Work to be completed -
Give back exactly the lines running from the line with "pink brick D3:D5" to the end of the entries, and only those lines.

Object correspondence data:
[Start of section]
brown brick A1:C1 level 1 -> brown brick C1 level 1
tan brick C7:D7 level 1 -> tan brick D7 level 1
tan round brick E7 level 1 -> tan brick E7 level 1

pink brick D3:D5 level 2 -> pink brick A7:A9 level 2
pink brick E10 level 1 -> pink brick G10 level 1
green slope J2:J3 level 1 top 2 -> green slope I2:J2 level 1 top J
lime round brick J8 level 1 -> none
[End of section]
Result for this task -
pink brick D3:D5 level 2 -> pink brick A7:A9 level 2
pink brick E10 level 1 -> pink brick G10 level 1
green slope J2:J3 level 1 top 2 -> green slope I2:J2 level 1 top J
lime round brick J8 level 1 -> none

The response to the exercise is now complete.